→ **INSTRUCTIONS FOR THE TASK**: An exact reproduction of all the entries is what the answer must contain.

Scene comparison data
-=-=-
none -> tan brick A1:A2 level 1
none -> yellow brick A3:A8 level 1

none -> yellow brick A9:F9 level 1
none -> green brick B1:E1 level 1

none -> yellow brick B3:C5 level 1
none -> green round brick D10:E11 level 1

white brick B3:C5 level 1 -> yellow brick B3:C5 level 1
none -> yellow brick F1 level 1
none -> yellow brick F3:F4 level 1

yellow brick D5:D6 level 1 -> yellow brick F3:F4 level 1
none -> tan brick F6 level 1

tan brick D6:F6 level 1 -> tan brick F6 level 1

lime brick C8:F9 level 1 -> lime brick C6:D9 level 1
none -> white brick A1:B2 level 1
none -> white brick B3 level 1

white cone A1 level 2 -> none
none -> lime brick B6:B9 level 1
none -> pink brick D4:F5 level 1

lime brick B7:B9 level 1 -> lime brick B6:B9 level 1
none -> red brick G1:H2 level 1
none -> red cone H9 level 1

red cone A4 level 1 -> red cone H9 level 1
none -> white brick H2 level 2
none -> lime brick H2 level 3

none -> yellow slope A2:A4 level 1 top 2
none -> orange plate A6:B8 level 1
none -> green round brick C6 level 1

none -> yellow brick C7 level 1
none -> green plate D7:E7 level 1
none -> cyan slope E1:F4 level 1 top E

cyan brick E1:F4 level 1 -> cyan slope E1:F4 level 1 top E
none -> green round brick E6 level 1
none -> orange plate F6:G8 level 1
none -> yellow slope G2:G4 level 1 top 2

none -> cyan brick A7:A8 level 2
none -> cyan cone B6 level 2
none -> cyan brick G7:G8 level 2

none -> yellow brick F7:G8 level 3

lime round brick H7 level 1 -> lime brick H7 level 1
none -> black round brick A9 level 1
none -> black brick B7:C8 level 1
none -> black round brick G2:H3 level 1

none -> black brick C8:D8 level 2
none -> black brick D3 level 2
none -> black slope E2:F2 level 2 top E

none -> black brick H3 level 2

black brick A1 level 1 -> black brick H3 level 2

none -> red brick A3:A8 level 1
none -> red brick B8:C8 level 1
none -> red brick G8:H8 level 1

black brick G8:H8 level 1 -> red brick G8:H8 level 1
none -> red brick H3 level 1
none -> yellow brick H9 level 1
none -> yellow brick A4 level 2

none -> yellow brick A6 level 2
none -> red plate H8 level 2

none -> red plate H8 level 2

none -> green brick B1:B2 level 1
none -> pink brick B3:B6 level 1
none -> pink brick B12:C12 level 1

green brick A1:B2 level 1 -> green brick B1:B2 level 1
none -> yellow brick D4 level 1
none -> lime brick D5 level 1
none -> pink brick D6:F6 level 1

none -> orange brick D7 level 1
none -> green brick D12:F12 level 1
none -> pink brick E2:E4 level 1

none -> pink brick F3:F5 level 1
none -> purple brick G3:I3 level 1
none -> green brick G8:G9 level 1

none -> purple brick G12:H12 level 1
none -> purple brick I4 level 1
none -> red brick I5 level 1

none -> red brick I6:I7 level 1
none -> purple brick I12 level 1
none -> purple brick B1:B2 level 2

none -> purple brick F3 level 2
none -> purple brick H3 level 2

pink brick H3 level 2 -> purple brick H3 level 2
-=-=-
→ **ANSWER TO THIS PROBLEM**:
none -> tan brick A1:A2 level 1
none -> yellow brick A3:A8 level 1

none -> yellow brick A9:F9 level 1
none -> green brick B1:E1 level 1

none -> yellow brick B3:C5 level 1
none -> green round brick D10:E11 level 1

white brick B3:C5 level 1 -> yellow brick B3:C5 level 1
none -> yellow brick F1 level 1
none -> yellow brick F3:F4 level 1

yellow brick D5:D6 level 1 -> yellow brick F3:F4 level 1
none -> tan brick F6 level 1

tan brick D6:F6 level 1 -> tan brick F6 level 1

lime brick C8:F9 level 1 -> lime brick C6:D9 level 1
none -> white brick A1:B2 level 1
none -> white brick B3 level 1

white cone A1 level 2 -> none
none -> lime brick B6:B9 level 1
none -> pink brick D4:F5 level 1

lime brick B7:B9 level 1 -> lime brick B6:B9 level 1
none -> red brick G1:H2 level 1
none -> red cone H9 level 1

red cone A4 level 1 -> red cone H9 level 1
none -> white brick H2 level 2
none -> lime brick H2 level 3

none -> yellow slope A2:A4 level 1 top 2
none -> orange plate A6:B8 level 1
none -> green round brick C6 level 1

none -> yellow brick C7 level 1
none -> green plate D7:E7 level 1
none -> cyan slope E1:F4 level 1 top E

cyan brick E1:F4 level 1 -> cyan slope E1:F4 level 1 top E
none -> green round brick E6 level 1
none -> orange plate F6:G8 level 1
none -> yellow slope G2:G4 level 1 top 2

none -> cyan brick A7:A8 level 2
none -> cyan cone B6 level 2
none -> cyan brick G7:G8 level 2

none -> yellow brick F7:G8 level 3

lime round brick H7 level 1 -> lime brick H7 level 1
none -> black round brick A9 level 1
none -> black brick B7:C8 level 1
none -> black round brick G2:H3 level 1

none -> black brick C8:D8 level 2
none -> black brick D3 level 2
none -> black slope E2:F2 level 2 top E

none -> black brick H3 level 2

black brick A1 level 1 -> black brick H3 level 2

none -> red brick A3:A8 level 1
none -> red brick B8:C8 level 1
none -> red brick G8:H8 level 1

black brick G8:H8 level 1 -> red brick G8:H8 level 1
none -> red brick H3 level 1
none -> yellow brick H9 level 1
none -> yellow brick A4 level 2

none -> yellow brick A6 level 2
none -> red plate H8 level 2

none -> red plate H8 level 2

none -> green brick B1:B2 level 1
none -> pink brick B3:B6 level 1
none -> pink brick B12:C12 level 1

green brick A1:B2 level 1 -> green brick B1:B2 level 1
none -> yellow brick D4 level 1
none -> lime brick D5 level 1
none -> pink brick D6:F6 level 1

none -> orange brick D7 level 1
none -> green brick D12:F12 level 1
none -> pink brick E2:E4 level 1

none -> pink brick F3:F5 level 1
none -> purple brick G3:I3 level 1
none -> green brick G8:G9 level 1

none -> purple brick G12:H12 level 1
none -> purple brick I4 level 1
none -> red brick I5 level 1

none -> red brick I6:I7 level 1
none -> purple brick I12 level 1
none -> purple brick B1:B2 level 2

none -> purple brick F3 level 2
none -> purple brick H3 level 2

pink brick H3 level 2 -> purple brick H3 level 2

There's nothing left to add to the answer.